=== Begin Enclosure ===

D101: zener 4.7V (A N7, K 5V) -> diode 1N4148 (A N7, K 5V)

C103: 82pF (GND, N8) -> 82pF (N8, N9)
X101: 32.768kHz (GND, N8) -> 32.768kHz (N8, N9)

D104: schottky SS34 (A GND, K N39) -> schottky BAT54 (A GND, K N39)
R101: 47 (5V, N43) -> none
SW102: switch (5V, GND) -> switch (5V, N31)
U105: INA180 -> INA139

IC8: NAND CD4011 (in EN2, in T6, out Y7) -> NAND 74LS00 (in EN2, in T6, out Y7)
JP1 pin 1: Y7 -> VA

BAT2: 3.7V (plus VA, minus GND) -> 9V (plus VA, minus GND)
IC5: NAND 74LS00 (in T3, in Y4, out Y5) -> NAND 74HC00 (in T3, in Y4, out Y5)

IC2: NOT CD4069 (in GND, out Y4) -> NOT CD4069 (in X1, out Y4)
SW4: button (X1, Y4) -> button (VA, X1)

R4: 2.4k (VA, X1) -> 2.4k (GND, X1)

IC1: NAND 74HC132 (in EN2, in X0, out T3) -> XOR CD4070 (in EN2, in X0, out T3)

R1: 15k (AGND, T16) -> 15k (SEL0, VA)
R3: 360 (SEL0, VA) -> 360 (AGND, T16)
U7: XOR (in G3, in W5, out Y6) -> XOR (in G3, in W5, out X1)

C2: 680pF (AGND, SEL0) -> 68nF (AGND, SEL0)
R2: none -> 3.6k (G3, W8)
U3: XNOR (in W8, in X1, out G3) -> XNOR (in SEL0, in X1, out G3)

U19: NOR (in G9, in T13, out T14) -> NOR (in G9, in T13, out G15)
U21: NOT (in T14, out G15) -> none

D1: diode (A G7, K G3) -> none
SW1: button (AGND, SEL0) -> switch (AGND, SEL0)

=== End Enclosure ===

Filtering the entries above by the word "AGND", copy each line that matches.

R1: 15k (AGND, T16) -> 15k (SEL0, VA)
R3: 360 (SEL0, VA) -> 360 (AGND, T16)
C2: 680pF (AGND, SEL0) -> 68nF (AGND, SEL0)
SW1: button (AGND, SEL0) -> switch (AGND, SEL0)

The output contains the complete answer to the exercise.